-- What is expected --
Produce a copy of every line in the records that holds the string "bear".

-.-.-

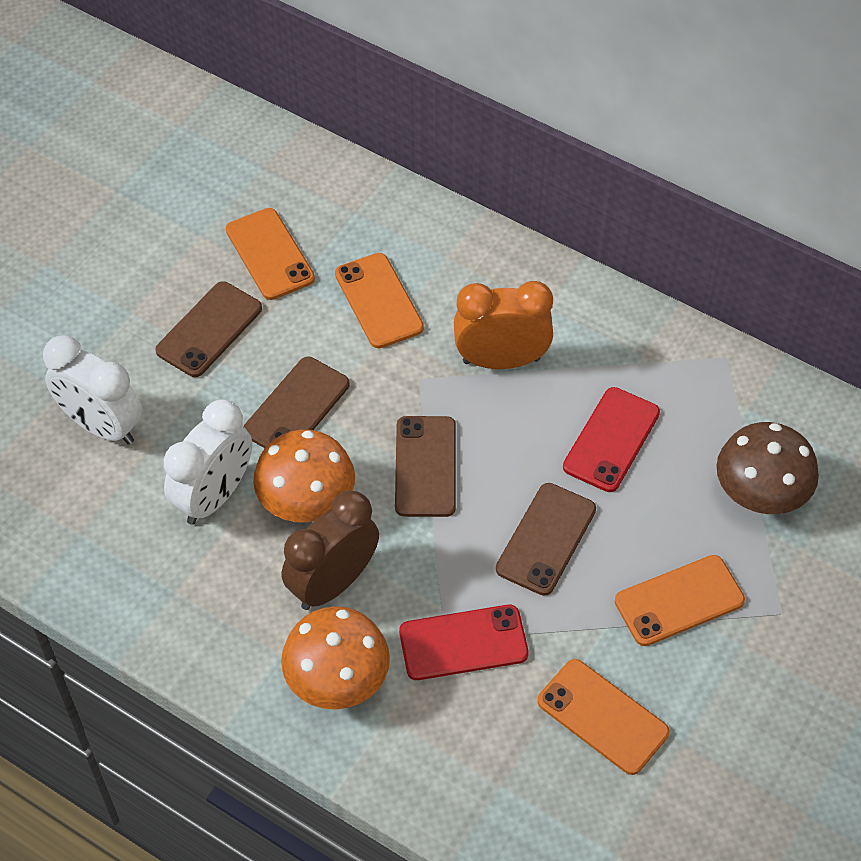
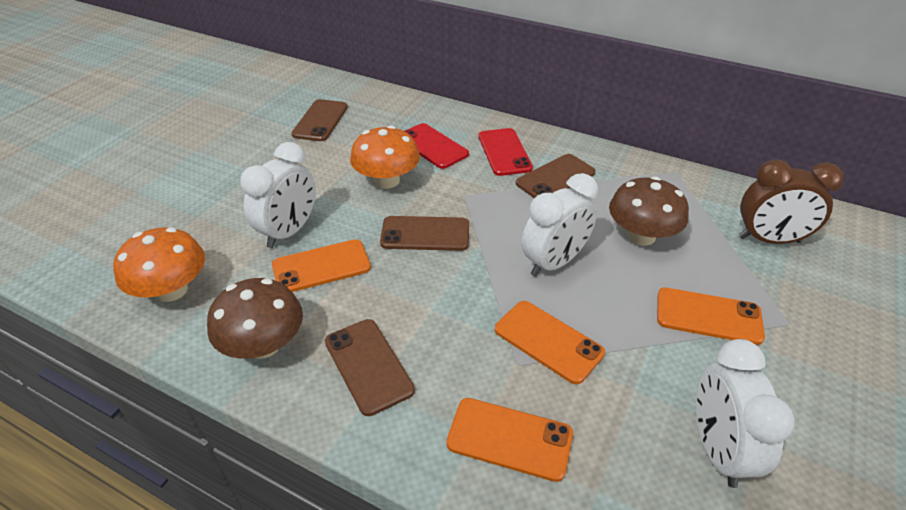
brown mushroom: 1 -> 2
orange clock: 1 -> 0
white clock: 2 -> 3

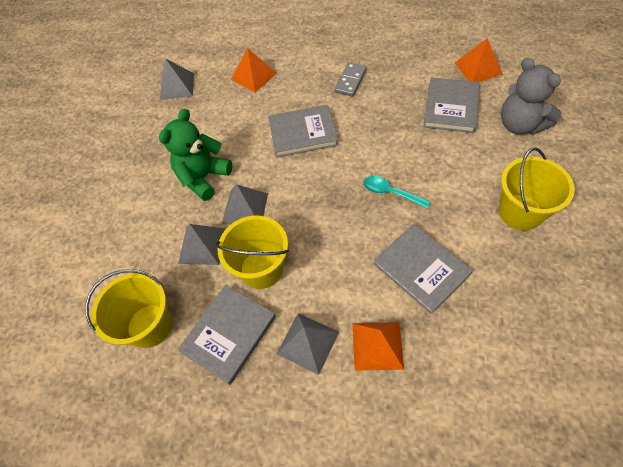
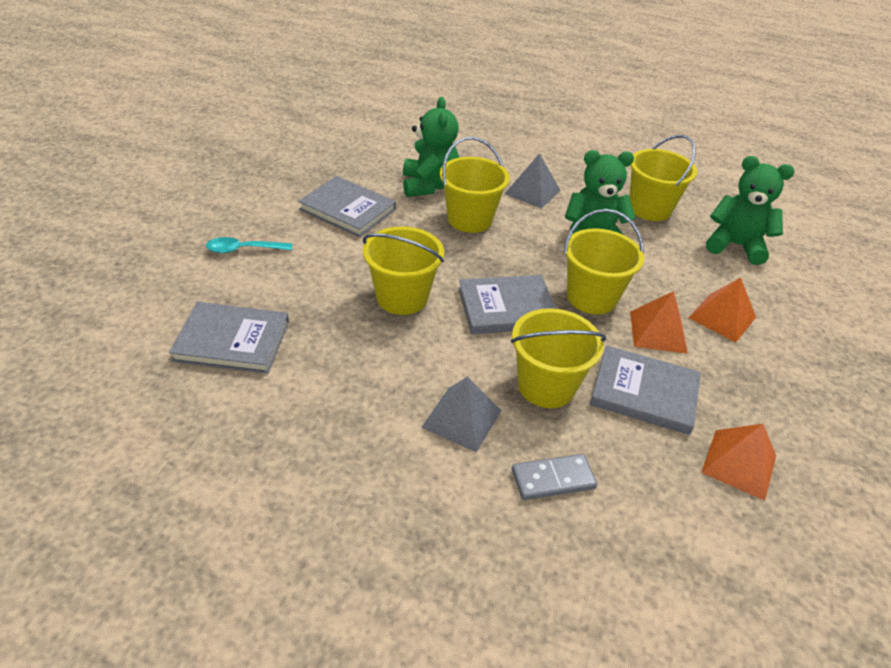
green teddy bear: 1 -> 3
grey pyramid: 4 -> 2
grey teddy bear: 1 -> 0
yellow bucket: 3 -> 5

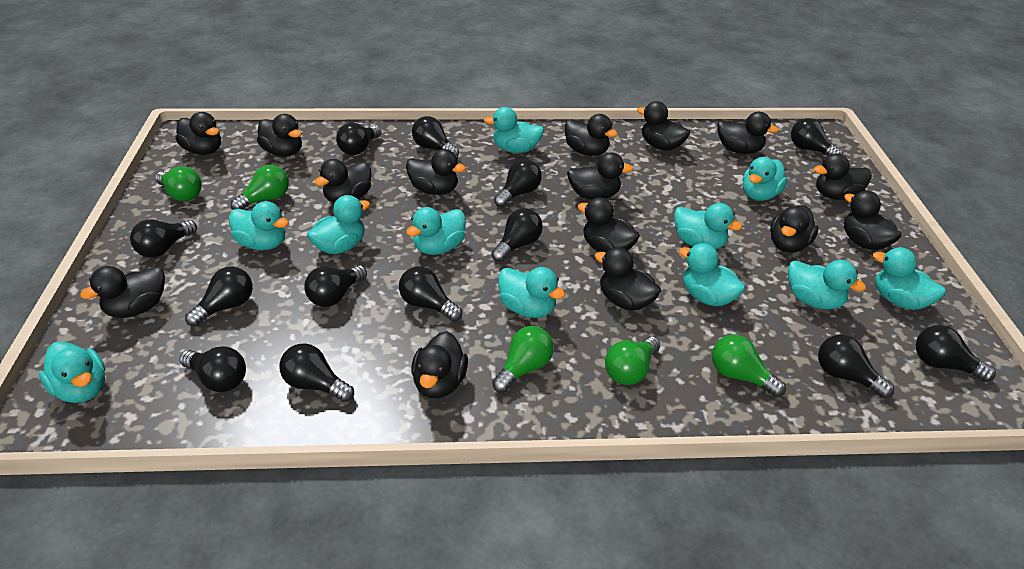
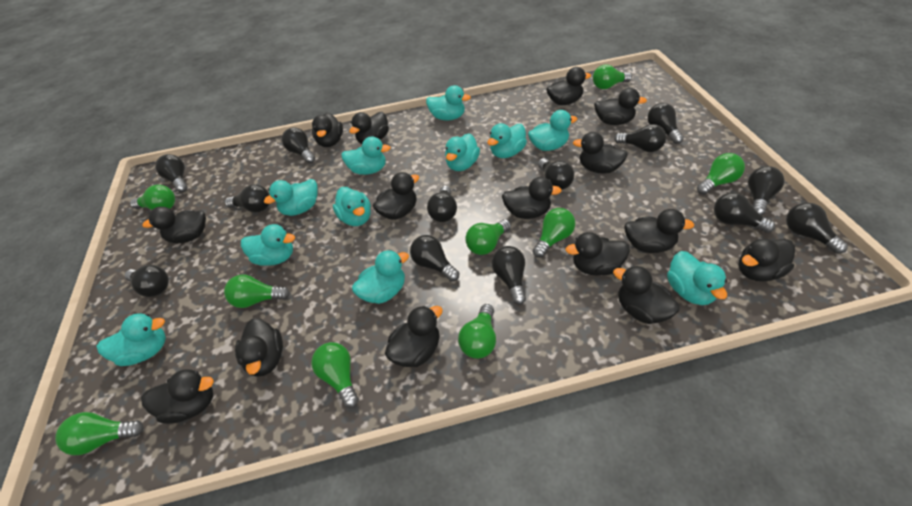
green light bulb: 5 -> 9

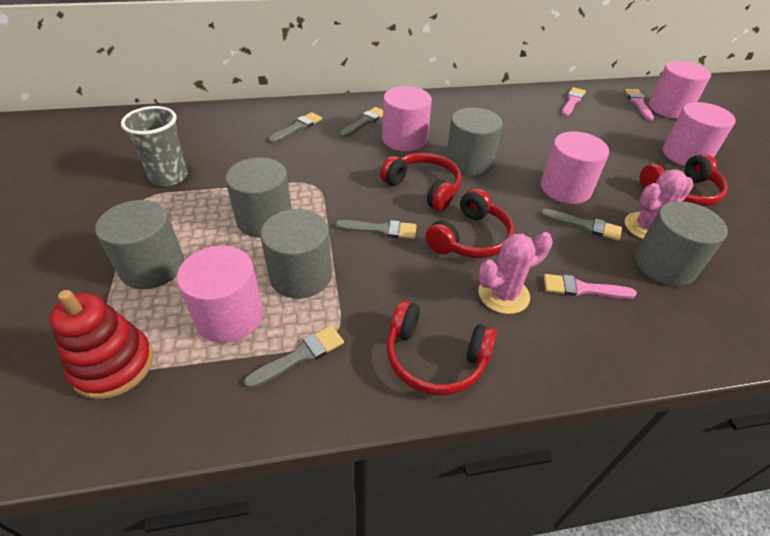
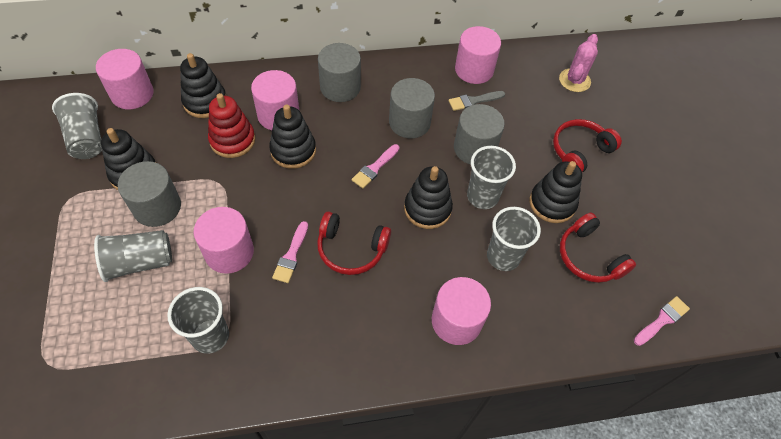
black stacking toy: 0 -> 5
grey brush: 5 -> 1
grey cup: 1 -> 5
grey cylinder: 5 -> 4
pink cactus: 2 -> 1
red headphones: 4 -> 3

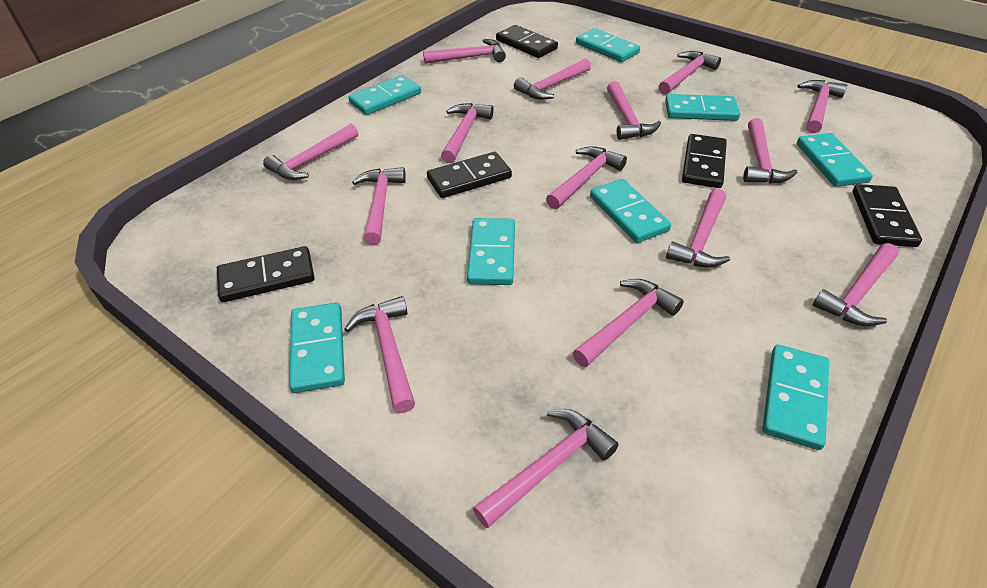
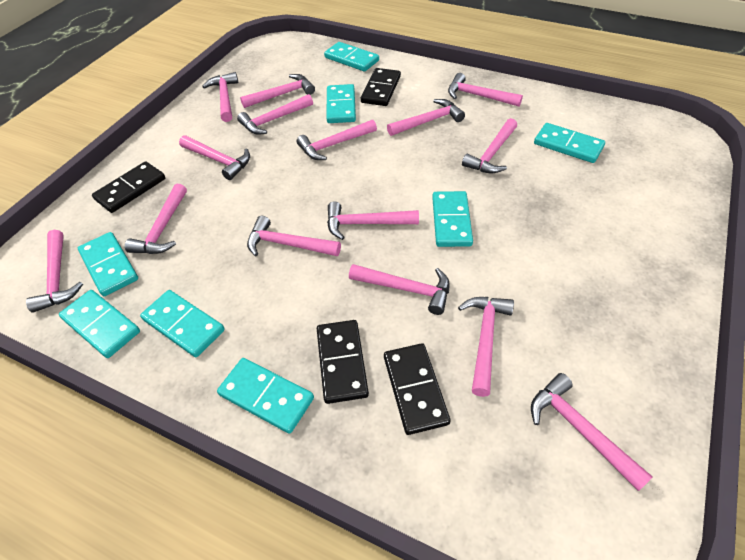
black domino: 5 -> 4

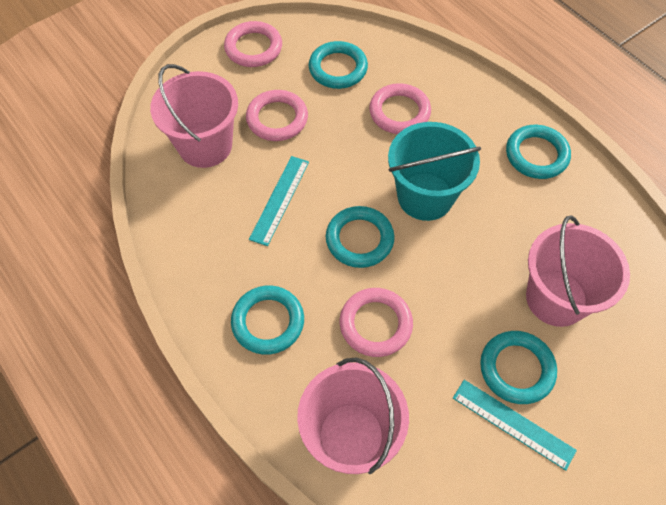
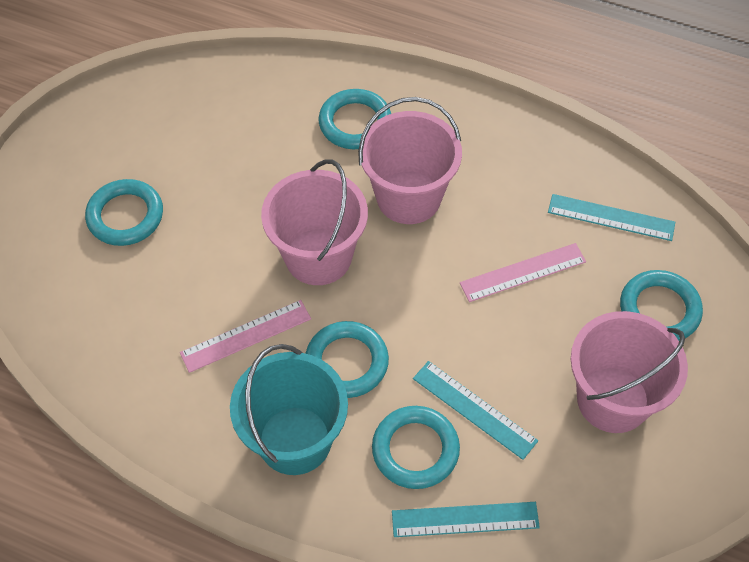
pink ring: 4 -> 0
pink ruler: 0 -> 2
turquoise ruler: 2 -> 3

-.-.-

-- Expected output --
green teddy bear: 1 -> 3
grey teddy bear: 1 -> 0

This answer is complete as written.